Detected change data:
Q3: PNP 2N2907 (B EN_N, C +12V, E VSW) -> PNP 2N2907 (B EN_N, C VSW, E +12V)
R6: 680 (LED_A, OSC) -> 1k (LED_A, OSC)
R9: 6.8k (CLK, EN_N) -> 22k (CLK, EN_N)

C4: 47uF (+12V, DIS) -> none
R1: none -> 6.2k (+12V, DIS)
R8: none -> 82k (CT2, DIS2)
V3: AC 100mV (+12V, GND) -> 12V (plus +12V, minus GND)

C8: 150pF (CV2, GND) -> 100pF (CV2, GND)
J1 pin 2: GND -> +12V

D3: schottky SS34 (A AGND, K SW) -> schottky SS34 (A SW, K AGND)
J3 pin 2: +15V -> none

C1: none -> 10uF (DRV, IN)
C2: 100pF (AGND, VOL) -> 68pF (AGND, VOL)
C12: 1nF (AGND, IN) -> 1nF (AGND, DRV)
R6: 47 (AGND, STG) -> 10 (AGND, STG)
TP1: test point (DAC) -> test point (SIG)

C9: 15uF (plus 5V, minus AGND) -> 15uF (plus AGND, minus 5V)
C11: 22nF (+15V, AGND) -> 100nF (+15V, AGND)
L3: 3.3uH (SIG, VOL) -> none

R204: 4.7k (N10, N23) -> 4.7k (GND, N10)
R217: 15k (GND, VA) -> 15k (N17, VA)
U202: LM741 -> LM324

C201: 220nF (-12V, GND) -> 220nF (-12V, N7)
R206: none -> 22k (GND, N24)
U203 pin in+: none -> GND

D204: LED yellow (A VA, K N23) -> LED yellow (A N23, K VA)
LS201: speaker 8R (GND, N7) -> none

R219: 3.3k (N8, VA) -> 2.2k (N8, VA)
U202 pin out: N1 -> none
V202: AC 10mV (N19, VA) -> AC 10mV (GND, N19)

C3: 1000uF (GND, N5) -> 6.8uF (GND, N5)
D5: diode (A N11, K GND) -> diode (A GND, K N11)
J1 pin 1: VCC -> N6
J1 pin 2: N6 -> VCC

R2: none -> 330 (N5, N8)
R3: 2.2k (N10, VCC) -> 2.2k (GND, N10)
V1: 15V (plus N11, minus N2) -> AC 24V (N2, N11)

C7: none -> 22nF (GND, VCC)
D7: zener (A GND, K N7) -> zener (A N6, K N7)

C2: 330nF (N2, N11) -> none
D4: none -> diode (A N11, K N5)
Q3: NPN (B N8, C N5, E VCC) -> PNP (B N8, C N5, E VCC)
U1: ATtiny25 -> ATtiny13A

» **TASK INSTRUCTIONS**:
All of the entries above, written out exactly, make up the reply.

» **OUTPUT FOR THIS TASK**:
Q3: PNP 2N2907 (B EN_N, C +12V, E VSW) -> PNP 2N2907 (B EN_N, C VSW, E +12V)
R6: 680 (LED_A, OSC) -> 1k (LED_A, OSC)
R9: 6.8k (CLK, EN_N) -> 22k (CLK, EN_N)

C4: 47uF (+12V, DIS) -> none
R1: none -> 6.2k (+12V, DIS)
R8: none -> 82k (CT2, DIS2)
V3: AC 100mV (+12V, GND) -> 12V (plus +12V, minus GND)

C8: 150pF (CV2, GND) -> 100pF (CV2, GND)
J1 pin 2: GND -> +12V

D3: schottky SS34 (A AGND, K SW) -> schottky SS34 (A SW, K AGND)
J3 pin 2: +15V -> none

C1: none -> 10uF (DRV, IN)
C2: 100pF (AGND, VOL) -> 68pF (AGND, VOL)
C12: 1nF (AGND, IN) -> 1nF (AGND, DRV)
R6: 47 (AGND, STG) -> 10 (AGND, STG)
TP1: test point (DAC) -> test point (SIG)

C9: 15uF (plus 5V, minus AGND) -> 15uF (plus AGND, minus 5V)
C11: 22nF (+15V, AGND) -> 100nF (+15V, AGND)
L3: 3.3uH (SIG, VOL) -> none

R204: 4.7k (N10, N23) -> 4.7k (GND, N10)
R217: 15k (GND, VA) -> 15k (N17, VA)
U202: LM741 -> LM324

C201: 220nF (-12V, GND) -> 220nF (-12V, N7)
R206: none -> 22k (GND, N24)
U203 pin in+: none -> GND

D204: LED yellow (A VA, K N23) -> LED yellow (A N23, K VA)
LS201: speaker 8R (GND, N7) -> none

R219: 3.3k (N8, VA) -> 2.2k (N8, VA)
U202 pin out: N1 -> none
V202: AC 10mV (N19, VA) -> AC 10mV (GND, N19)

C3: 1000uF (GND, N5) -> 6.8uF (GND, N5)
D5: diode (A N11, K GND) -> diode (A GND, K N11)
J1 pin 1: VCC -> N6
J1 pin 2: N6 -> VCC

R2: none -> 330 (N5, N8)
R3: 2.2k (N10, VCC) -> 2.2k (GND, N10)
V1: 15V (plus N11, minus N2) -> AC 24V (N2, N11)

C7: none -> 22nF (GND, VCC)
D7: zener (A GND, K N7) -> zener (A N6, K N7)

C2: 330nF (N2, N11) -> none
D4: none -> diode (A N11, K N5)
Q3: NPN (B N8, C N5, E VCC) -> PNP (B N8, C N5, E VCC)
U1: ATtiny25 -> ATtiny13A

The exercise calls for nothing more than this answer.